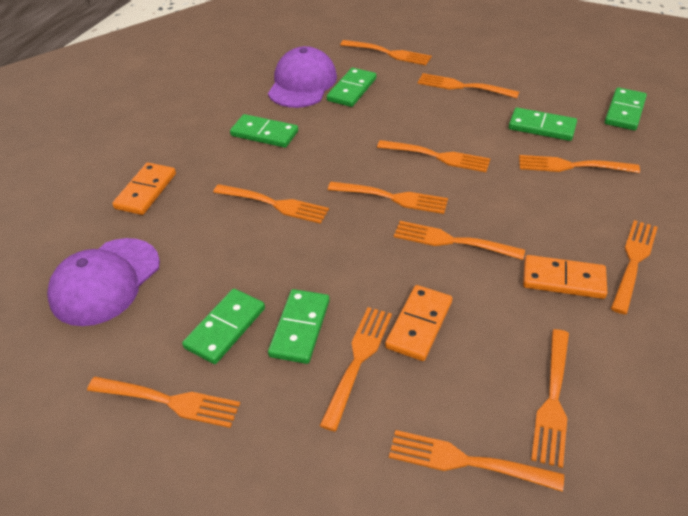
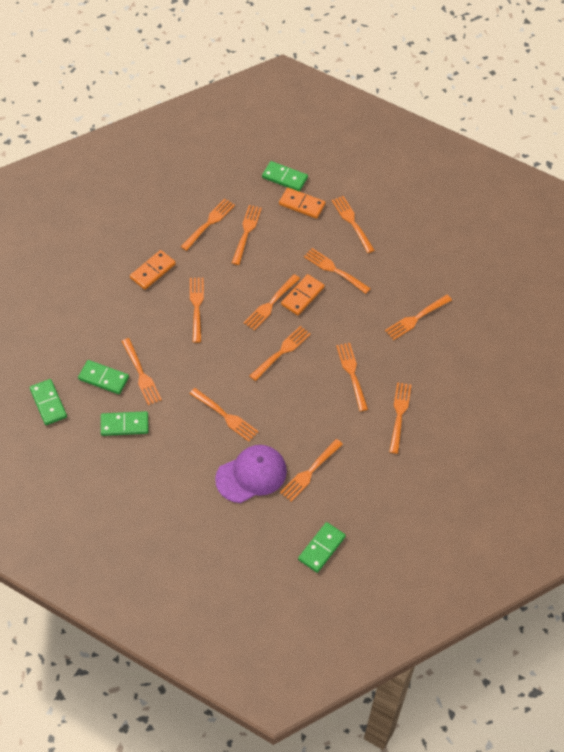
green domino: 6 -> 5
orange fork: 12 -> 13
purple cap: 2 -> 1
◇ ◇ ◇ ◇ ◇ ◇ ◇
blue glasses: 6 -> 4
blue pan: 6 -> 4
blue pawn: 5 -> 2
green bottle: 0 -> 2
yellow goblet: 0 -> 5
◇ ◇ ◇ ◇ ◇ ◇ ◇
From the listing above, copy every line where the string "blue" is found.

blue glasses: 6 -> 4
blue pan: 6 -> 4
blue pawn: 5 -> 2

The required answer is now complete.